WHAT IS REQUIRED »
Count lines with "purple" below; give only the number.

Saved data entries
============================================================

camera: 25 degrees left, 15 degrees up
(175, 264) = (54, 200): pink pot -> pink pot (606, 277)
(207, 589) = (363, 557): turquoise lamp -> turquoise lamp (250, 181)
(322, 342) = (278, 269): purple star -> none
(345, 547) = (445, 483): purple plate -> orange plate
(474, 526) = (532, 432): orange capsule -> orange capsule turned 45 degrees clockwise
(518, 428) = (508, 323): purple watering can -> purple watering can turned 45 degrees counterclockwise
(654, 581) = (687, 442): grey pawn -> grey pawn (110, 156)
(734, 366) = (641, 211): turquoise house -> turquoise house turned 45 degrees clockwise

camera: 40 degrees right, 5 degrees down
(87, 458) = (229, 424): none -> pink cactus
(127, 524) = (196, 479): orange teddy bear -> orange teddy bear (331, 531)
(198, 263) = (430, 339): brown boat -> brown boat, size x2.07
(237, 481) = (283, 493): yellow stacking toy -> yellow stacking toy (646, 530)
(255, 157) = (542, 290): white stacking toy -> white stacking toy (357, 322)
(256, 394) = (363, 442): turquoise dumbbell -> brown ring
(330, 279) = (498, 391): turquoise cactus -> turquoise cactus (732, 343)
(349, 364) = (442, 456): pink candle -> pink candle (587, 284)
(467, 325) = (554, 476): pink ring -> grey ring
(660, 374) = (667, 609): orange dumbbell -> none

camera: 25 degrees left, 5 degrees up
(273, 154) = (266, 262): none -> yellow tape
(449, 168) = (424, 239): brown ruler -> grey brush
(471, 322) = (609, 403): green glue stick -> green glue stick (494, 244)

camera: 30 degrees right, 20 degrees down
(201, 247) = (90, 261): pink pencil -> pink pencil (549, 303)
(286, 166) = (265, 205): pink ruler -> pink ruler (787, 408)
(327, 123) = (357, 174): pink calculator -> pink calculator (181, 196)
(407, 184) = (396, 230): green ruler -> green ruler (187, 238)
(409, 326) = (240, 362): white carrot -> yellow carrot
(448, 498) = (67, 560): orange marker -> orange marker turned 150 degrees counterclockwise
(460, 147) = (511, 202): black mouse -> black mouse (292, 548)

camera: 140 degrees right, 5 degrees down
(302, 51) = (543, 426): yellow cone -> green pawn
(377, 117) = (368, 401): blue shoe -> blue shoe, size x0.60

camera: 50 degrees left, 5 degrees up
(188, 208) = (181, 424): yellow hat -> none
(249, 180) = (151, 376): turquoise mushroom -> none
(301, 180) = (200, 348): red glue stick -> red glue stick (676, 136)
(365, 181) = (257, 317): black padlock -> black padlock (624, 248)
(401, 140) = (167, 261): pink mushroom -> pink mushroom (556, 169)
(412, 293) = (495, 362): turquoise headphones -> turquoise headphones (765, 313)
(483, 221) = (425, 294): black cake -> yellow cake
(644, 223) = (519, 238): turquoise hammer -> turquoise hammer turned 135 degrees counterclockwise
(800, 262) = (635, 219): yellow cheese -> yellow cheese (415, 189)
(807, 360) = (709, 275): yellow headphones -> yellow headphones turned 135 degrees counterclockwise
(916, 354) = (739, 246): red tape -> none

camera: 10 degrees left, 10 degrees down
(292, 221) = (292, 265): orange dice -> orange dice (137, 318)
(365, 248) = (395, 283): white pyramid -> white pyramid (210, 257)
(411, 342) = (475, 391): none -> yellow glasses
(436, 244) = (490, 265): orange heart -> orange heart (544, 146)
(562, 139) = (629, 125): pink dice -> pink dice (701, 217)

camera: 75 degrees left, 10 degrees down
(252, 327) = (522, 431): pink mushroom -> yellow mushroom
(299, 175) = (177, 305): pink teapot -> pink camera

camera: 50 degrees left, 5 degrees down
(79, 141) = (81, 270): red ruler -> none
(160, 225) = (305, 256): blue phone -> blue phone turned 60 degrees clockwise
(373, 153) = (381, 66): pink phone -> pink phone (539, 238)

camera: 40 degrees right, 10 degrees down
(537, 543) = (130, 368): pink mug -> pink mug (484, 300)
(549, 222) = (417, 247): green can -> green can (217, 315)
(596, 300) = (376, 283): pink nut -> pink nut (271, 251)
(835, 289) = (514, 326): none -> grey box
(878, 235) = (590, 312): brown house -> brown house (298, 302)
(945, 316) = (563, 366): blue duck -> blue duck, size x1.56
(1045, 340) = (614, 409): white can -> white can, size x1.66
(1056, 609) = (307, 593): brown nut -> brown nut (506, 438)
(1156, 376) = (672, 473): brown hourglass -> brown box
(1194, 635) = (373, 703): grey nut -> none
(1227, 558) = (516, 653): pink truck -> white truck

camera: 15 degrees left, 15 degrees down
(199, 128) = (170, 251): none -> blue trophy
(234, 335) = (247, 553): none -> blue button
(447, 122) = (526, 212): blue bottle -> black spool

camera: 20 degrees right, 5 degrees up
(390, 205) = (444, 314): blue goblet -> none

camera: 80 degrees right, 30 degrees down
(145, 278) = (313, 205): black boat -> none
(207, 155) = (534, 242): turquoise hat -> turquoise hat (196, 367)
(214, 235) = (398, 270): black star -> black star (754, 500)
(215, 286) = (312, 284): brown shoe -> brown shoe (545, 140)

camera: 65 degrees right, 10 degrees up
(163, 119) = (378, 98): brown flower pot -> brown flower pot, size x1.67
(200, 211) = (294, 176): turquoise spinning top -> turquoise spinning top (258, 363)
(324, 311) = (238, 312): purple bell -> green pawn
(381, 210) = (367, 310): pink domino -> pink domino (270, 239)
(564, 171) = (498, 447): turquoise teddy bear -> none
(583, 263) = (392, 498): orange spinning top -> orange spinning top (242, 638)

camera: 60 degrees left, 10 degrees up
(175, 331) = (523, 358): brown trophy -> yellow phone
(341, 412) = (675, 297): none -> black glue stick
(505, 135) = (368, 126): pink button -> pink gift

============================================================

ANSWER SECTION »
4